_WHAT THE TASK ASKS_: A faithful transcription of all the entries below is needed, without the pictures.

Before-and-after object lists
..........

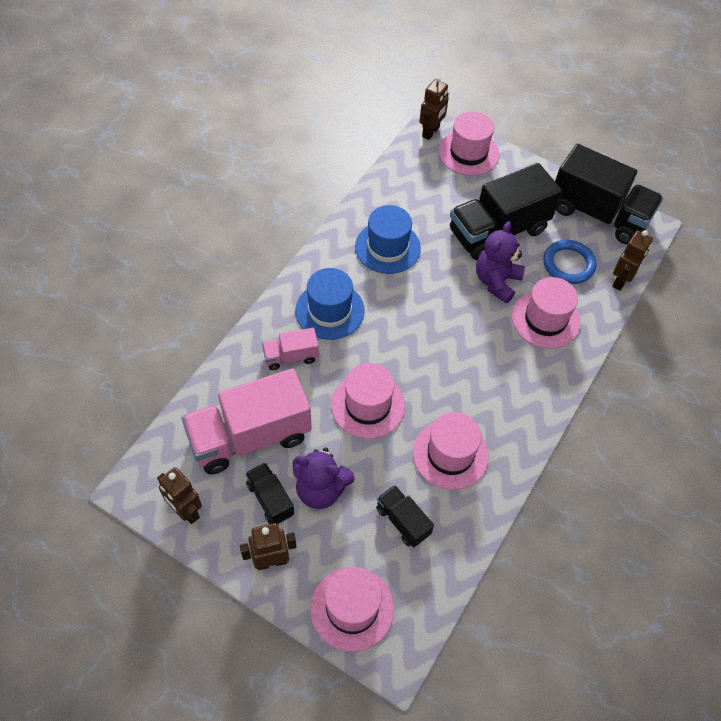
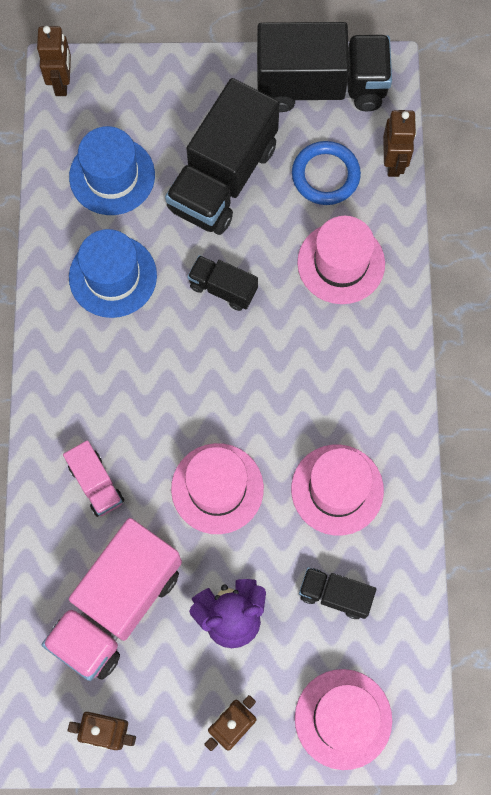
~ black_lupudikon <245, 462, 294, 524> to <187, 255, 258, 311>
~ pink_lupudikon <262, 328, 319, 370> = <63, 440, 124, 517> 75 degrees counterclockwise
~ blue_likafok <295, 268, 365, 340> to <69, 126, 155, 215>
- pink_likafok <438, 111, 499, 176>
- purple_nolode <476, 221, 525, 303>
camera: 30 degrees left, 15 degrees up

..........

_FINAL ANSWER_:
~ black_lupudikon <245, 462, 294, 524> to <187, 255, 258, 311>
~ pink_lupudikon <262, 328, 319, 370> = <63, 440, 124, 517> 75 degrees counterclockwise
~ blue_likafok <295, 268, 365, 340> to <69, 126, 155, 215>
- pink_likafok <438, 111, 499, 176>
- purple_nolode <476, 221, 525, 303>
camera: 30 degrees left, 15 degrees up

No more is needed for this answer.